• **Exercise**
Do not copy the pictures. Write out the lines from the start of the entries through the line containing "gray triangle: (100, 145)".

(Beginning of Source data)

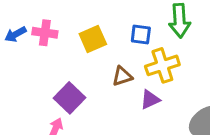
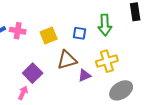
yellow cross: (162, 65) -> (107, 61), moved
brown triangle: (122, 76) -> (67, 60), size x1.5

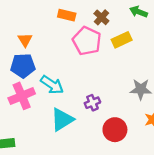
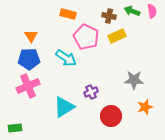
brown cross: (101, 17) -> (109, 16), moved, turned -32
cyan arrow: (52, 85) -> (66, 58), moved

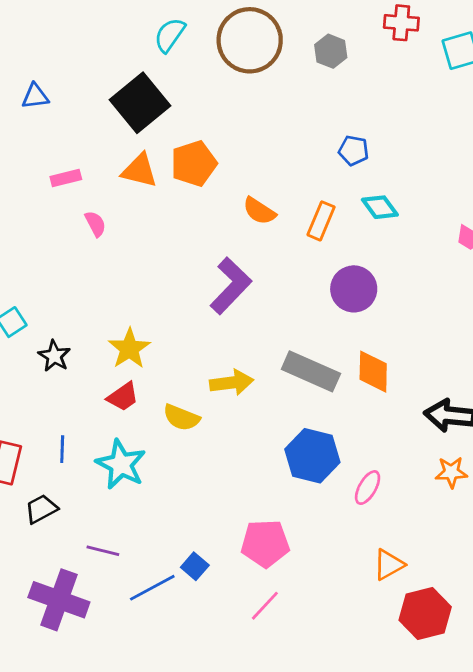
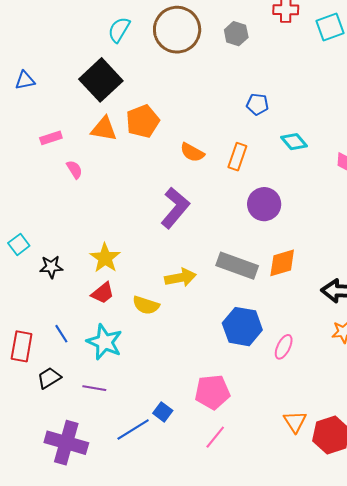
cyan diamond: (380, 207) -> (294, 142), moved
black star: (54, 356) -> (51, 267), turned -30
orange diamond: (373, 372) -> (282, 263), turned 76
blue line: (62, 449) -> (61, 334), turned -30
purple line: (103, 551) -> (94, 388), moved
orange triangle: (389, 565) -> (295, 422), moved, turned -30

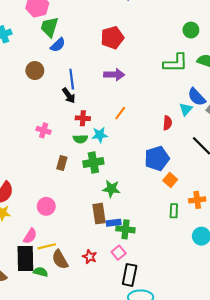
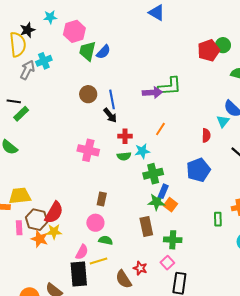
red pentagon: (112, 38) -> (209, 50), moved
blue semicircle: (58, 45) -> (103, 52), moved
green L-shape: (175, 63) -> (170, 86), moved
brown circle: (35, 71) -> (88, 94), moved
pink cross: (44, 130) -> (88, 150), size x1.5
brown rectangle: (62, 163) -> (102, 199), moved
green cross: (93, 163) -> (153, 174), moved
orange square: (170, 180) -> (171, 205), moved
blue rectangle: (114, 223) -> (163, 191), moved, turned -56
brown semicircle: (60, 259) -> (124, 279), moved
green semicircle: (41, 272) -> (106, 240), moved

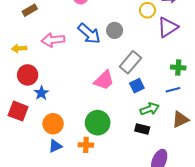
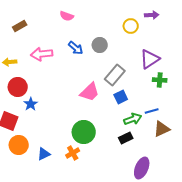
purple triangle: (168, 27) -> (150, 59), moved
blue arrow: (89, 34) -> (76, 48), size x0.7
blue line: (173, 90) -> (152, 111), moved
orange circle: (53, 124) -> (19, 145), moved
black rectangle: (142, 129) -> (126, 138), turned -40
orange cross: (86, 145) -> (73, 153), turned -32

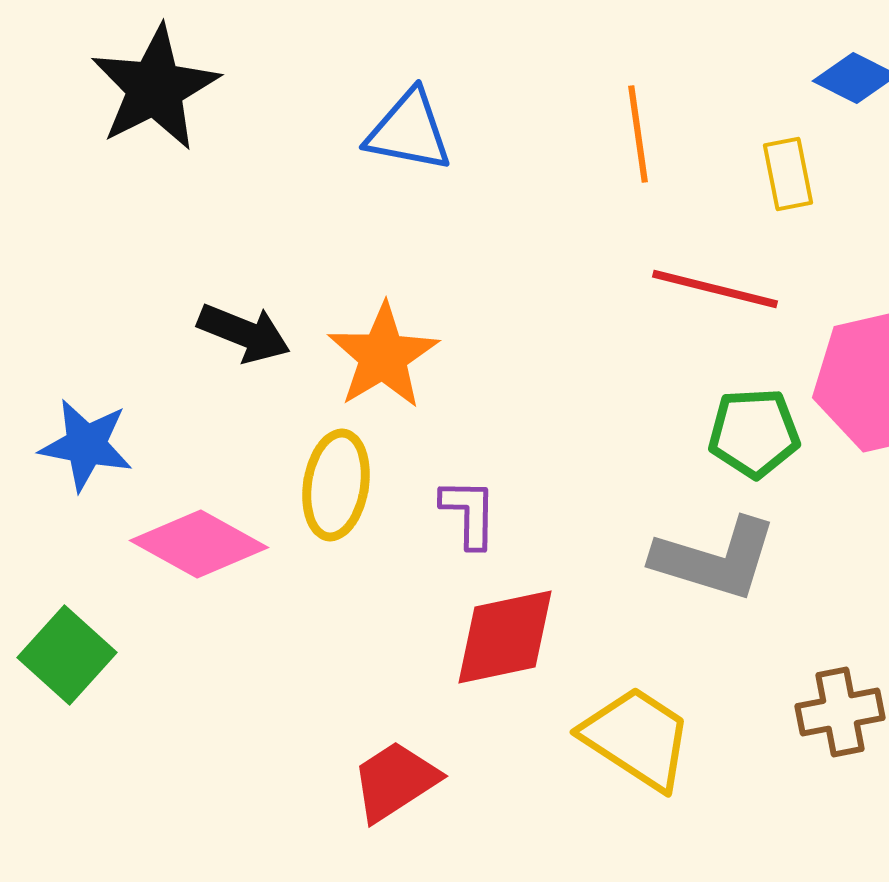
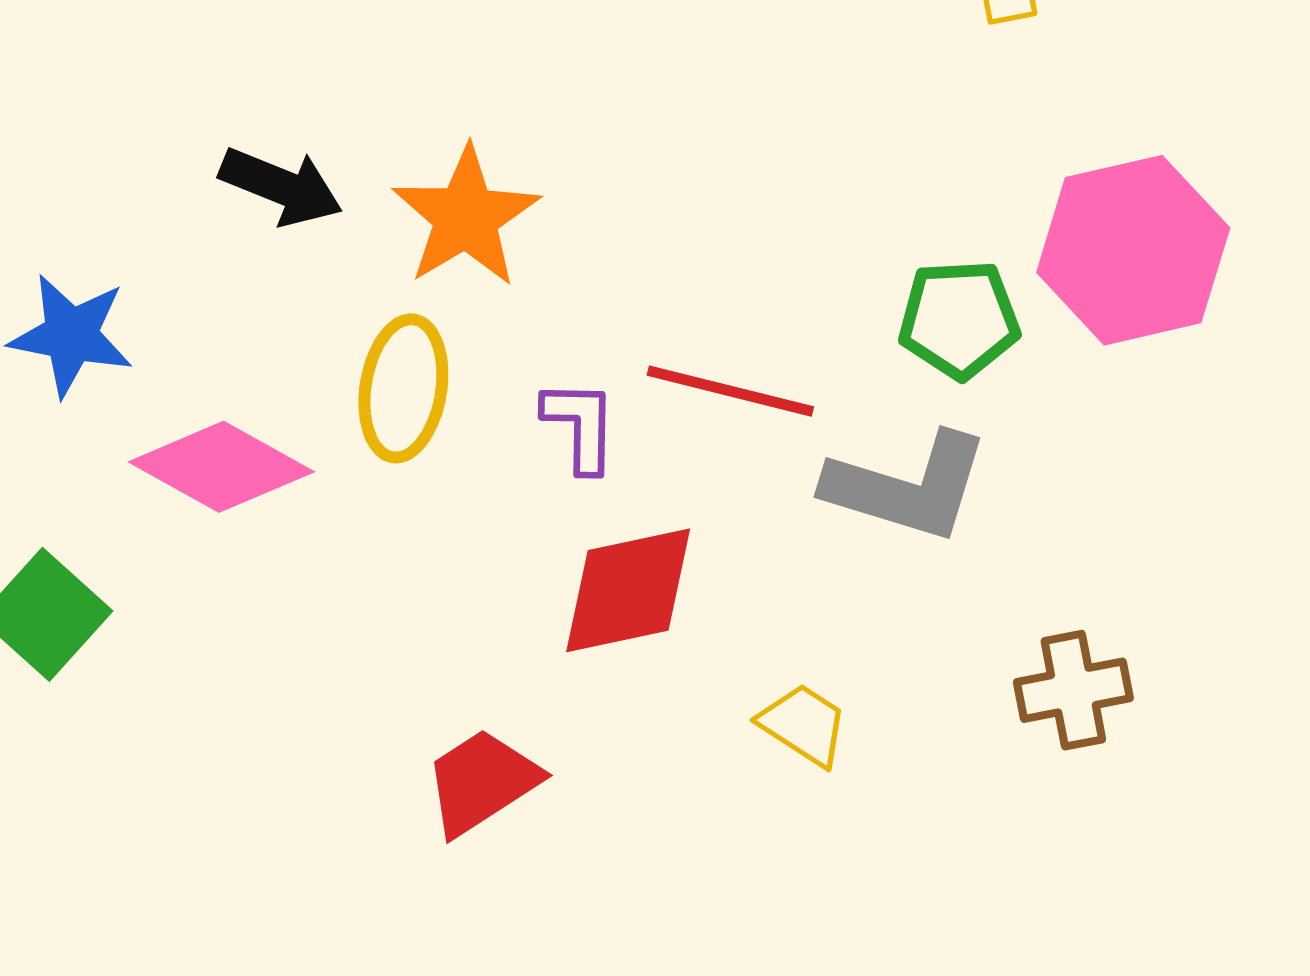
red line: (715, 289) -> (730, 391), moved
yellow trapezoid: (637, 738) -> (804, 725), size x0.6

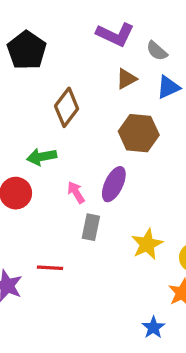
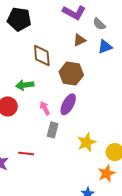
black pentagon: (27, 50) -> (19, 19), turned -30
brown diamond: (67, 107) -> (42, 56), turned -45
brown hexagon: (139, 133) -> (71, 73), moved

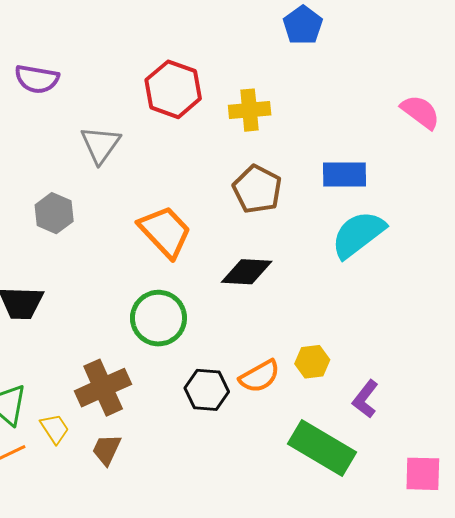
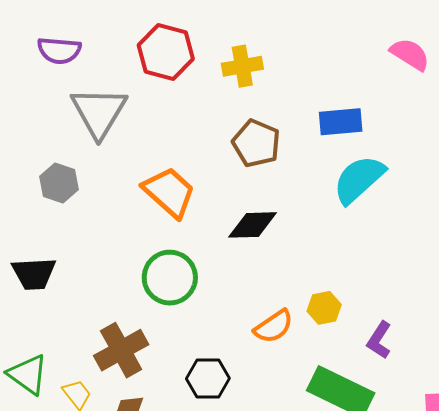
purple semicircle: (37, 79) -> (59, 50), moved
gray triangle: (100, 145) -> (99, 112), size x1.4
black hexagon: (207, 390) -> (208, 379), moved

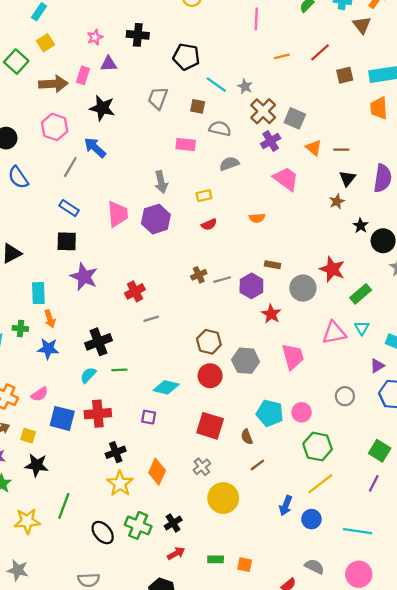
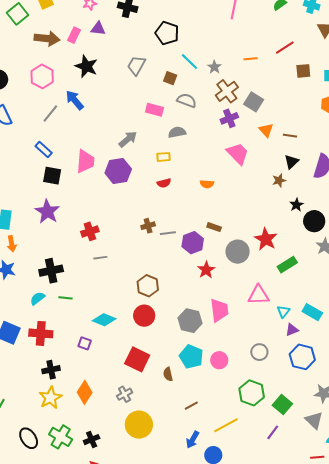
orange line: (282, 56) -> (251, 59), moved
gray semicircle: (229, 164) -> (177, 132), moved
gray arrow: (161, 182) -> (128, 139), turned -126
black square: (67, 241) -> (52, 176), moved
cyan triangle: (362, 328) -> (283, 312), moved
gray hexagon: (246, 361) -> (190, 321), moved
green hexagon: (318, 447) -> (252, 393), moved
brown line: (257, 465) -> (191, 406), moved

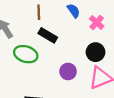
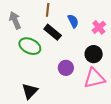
blue semicircle: (74, 11) -> (73, 21), moved

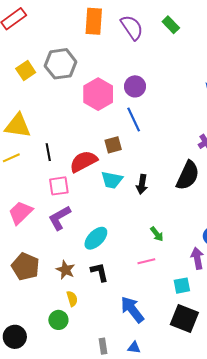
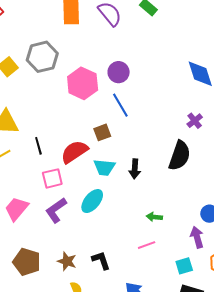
green arrow: (157, 234) -> (154, 217), turned 140
cyan ellipse: (96, 238) -> (92, 201), moved

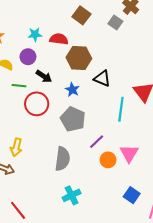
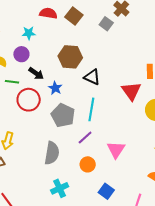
red semicircle: (59, 39) -> (48, 13), moved
blue star: (72, 90) -> (55, 88), moved
cyan line: (121, 109) -> (91, 109), moved
orange circle: (108, 160) -> (88, 164), moved
blue square: (132, 195) -> (106, 191), moved

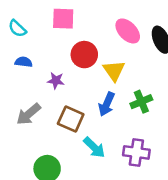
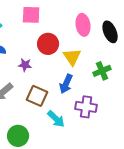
pink ellipse: (128, 31) -> (83, 25), turned 35
green cross: (141, 102) -> (102, 71), moved
purple cross: (136, 152) -> (86, 107), moved

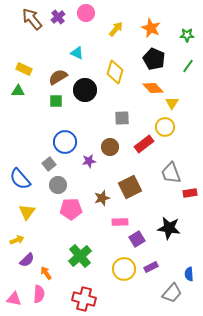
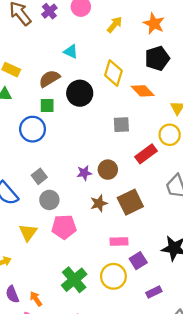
black pentagon: (154, 59) -> (157, 58), turned 30
orange diamond: (153, 88) -> (143, 91), moved
blue circle: (65, 142) -> (33, 129), moved
brown circle: (110, 147) -> (108, 170), moved
brown star: (102, 198) -> (99, 203), moved
yellow triangle: (27, 212) -> (28, 233), moved
purple semicircle: (27, 260) -> (12, 294), moved, turned 112
yellow circle: (124, 269) -> (113, 276), moved

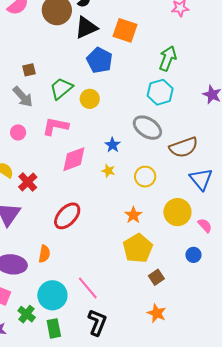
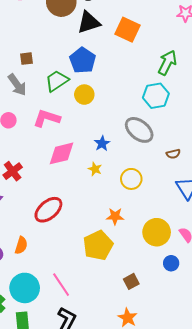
blue pentagon: (100, 60) -> (83, 60), moved
brown semicircle: (184, 147) -> (173, 154), size x0.5
yellow circle: (177, 212) -> (157, 232), moved
orange star: (133, 215) -> (115, 216), turned 30
yellow pentagon: (138, 248) -> (98, 245), moved

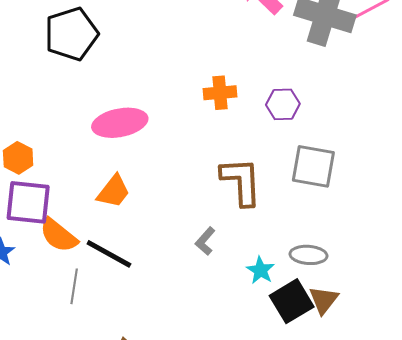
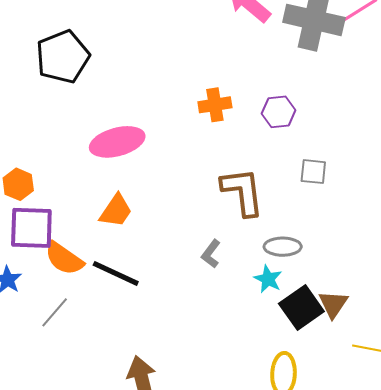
gray square: (313, 166) -> (313, 172), size x0.6
gray ellipse: (308, 255) -> (283, 247), moved
gray line: (74, 286) -> (55, 312), moved, turned 36

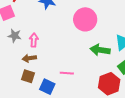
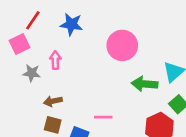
pink arrow: (34, 40) -> (55, 60), moved

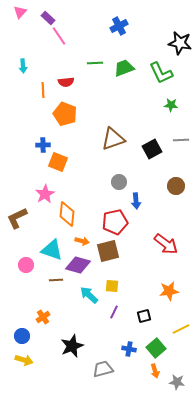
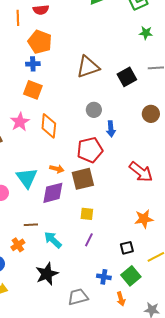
blue cross: (43, 145) -> (33, 64), moved
orange diamond: (67, 214) -> (49, 126), moved
cyan triangle: (52, 250) -> (27, 178), turned 35
purple diamond: (78, 265) -> (53, 193), turned -30
brown line: (56, 280) -> (31, 225), moved
cyan arrow: (89, 295) -> (53, 240), moved
black square: (144, 316) -> (127, 248), moved
orange arrow: (155, 371) -> (121, 299), moved

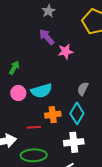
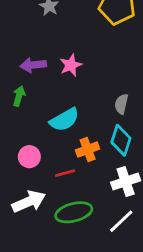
purple arrow: (47, 37) -> (33, 65), moved, turned -42
pink star: (66, 51) -> (71, 65), moved
pink circle: (18, 93) -> (29, 157), moved

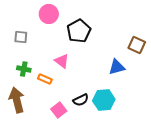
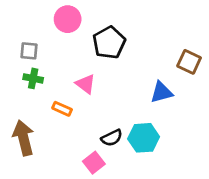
green cross: (24, 69) -> (33, 78), moved
pink square: (59, 110) -> (94, 163), moved

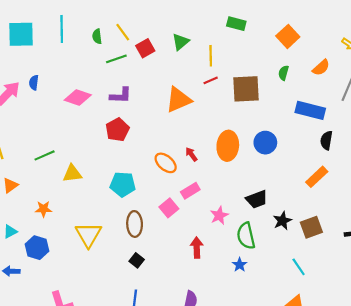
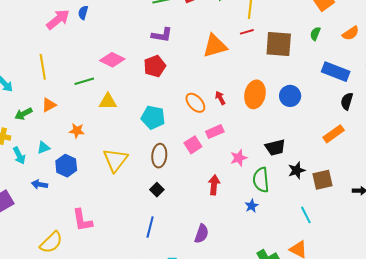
pink diamond: (78, 98) -> (112, 60), moved

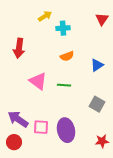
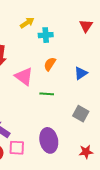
orange semicircle: (67, 56) -> (50, 64), turned 144
pink triangle: (38, 81) -> (24, 76), moved
pink square: (41, 127) -> (17, 148), moved

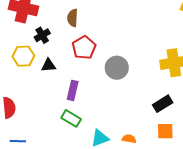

(End of Source data)

• **Written solution**
yellow cross: (162, 65) -> (107, 61), moved
brown triangle: (122, 76) -> (67, 60), size x1.5

brown cross: (101, 17) -> (109, 16), moved, turned -32
cyan arrow: (52, 85) -> (66, 58), moved

cyan diamond: (380, 207) -> (294, 142), moved
black star: (54, 356) -> (51, 267), turned -30
orange diamond: (373, 372) -> (282, 263), turned 76
blue line: (62, 449) -> (61, 334), turned -30
purple line: (103, 551) -> (94, 388), moved
orange triangle: (389, 565) -> (295, 422), moved, turned -30

red pentagon: (112, 38) -> (209, 50), moved
blue semicircle: (58, 45) -> (103, 52), moved
green L-shape: (175, 63) -> (170, 86), moved
brown circle: (35, 71) -> (88, 94), moved
pink cross: (44, 130) -> (88, 150), size x1.5
brown rectangle: (62, 163) -> (102, 199), moved
green cross: (93, 163) -> (153, 174), moved
orange square: (170, 180) -> (171, 205), moved
blue rectangle: (114, 223) -> (163, 191), moved, turned -56
brown semicircle: (60, 259) -> (124, 279), moved
green semicircle: (41, 272) -> (106, 240), moved

purple triangle: (168, 27) -> (150, 59), moved
blue arrow: (89, 34) -> (76, 48), size x0.7
blue line: (173, 90) -> (152, 111), moved
orange circle: (53, 124) -> (19, 145), moved
black rectangle: (142, 129) -> (126, 138), turned -40
orange cross: (86, 145) -> (73, 153), turned -32

red line: (715, 289) -> (730, 391), moved
yellow trapezoid: (637, 738) -> (804, 725), size x0.6

black pentagon: (27, 50) -> (19, 19), turned -30
brown diamond: (67, 107) -> (42, 56), turned -45
brown hexagon: (139, 133) -> (71, 73), moved

purple semicircle: (37, 79) -> (59, 50), moved
gray triangle: (100, 145) -> (99, 112), size x1.4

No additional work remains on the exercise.